Colored object listings:
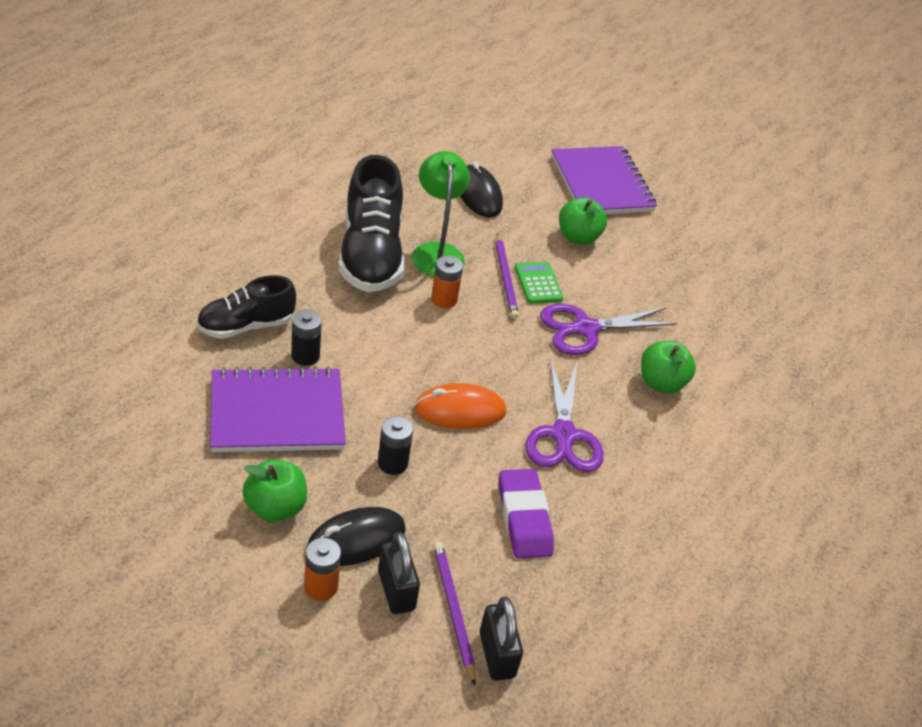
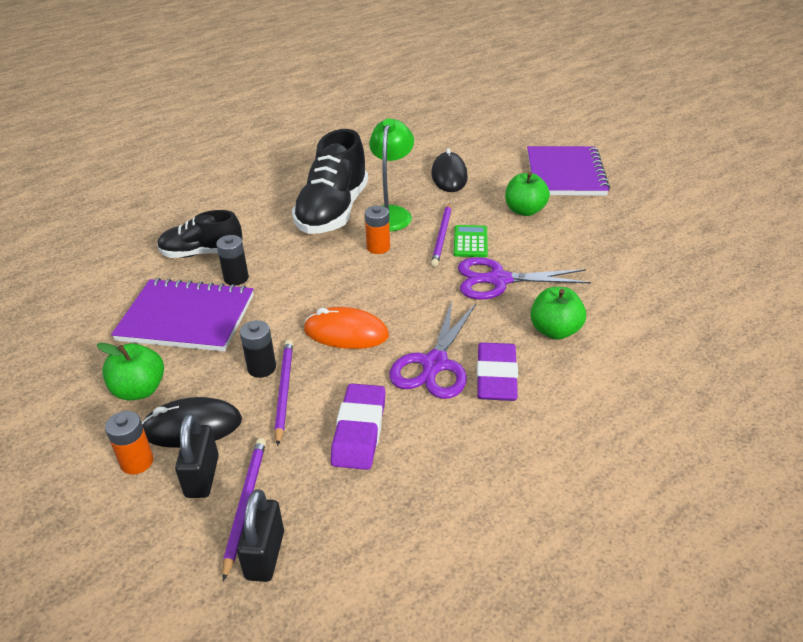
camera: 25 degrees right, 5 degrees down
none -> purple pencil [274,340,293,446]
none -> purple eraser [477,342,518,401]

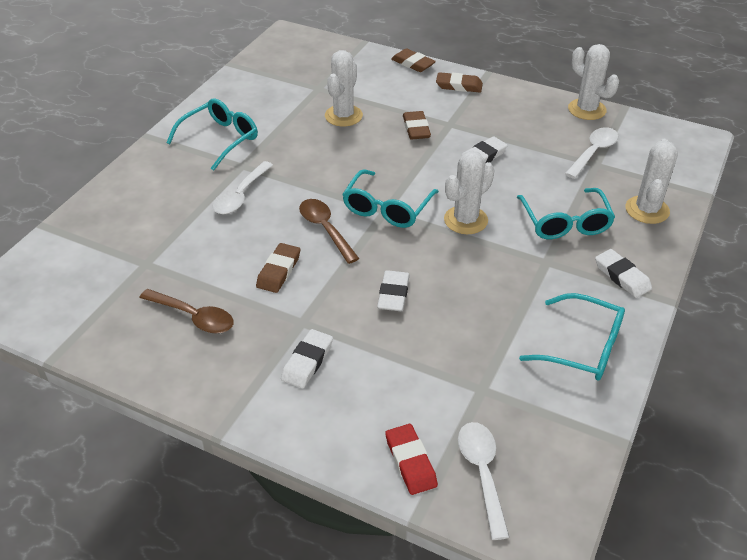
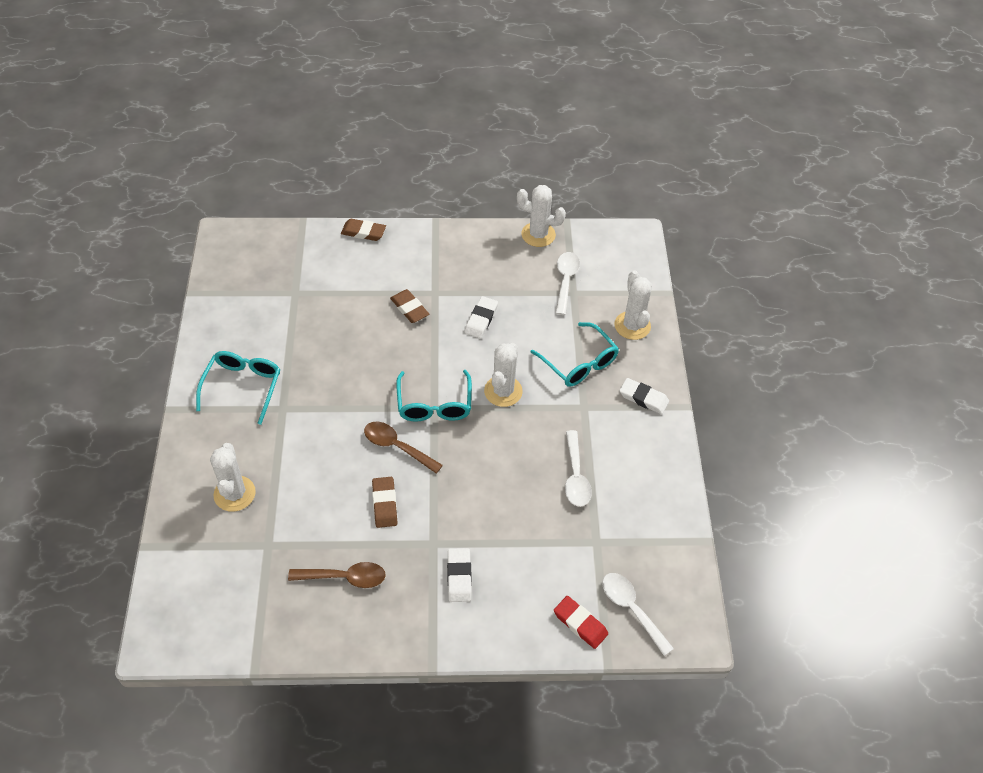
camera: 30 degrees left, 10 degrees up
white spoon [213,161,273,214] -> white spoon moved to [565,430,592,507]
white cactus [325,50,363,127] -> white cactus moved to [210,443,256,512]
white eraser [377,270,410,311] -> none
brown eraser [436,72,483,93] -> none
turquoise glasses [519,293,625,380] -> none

Task item: Give the entries above again, exactly as written and free of images.

Reply to the exercise:
camera: 25 degrees right, 5 degrees down
none -> purple pencil [274,340,293,446]
none -> purple eraser [477,342,518,401]

camera: 30 degrees left, 10 degrees up
white spoon [213,161,273,214] -> white spoon moved to [565,430,592,507]
white cactus [325,50,363,127] -> white cactus moved to [210,443,256,512]
white eraser [377,270,410,311] -> none
brown eraser [436,72,483,93] -> none
turquoise glasses [519,293,625,380] -> none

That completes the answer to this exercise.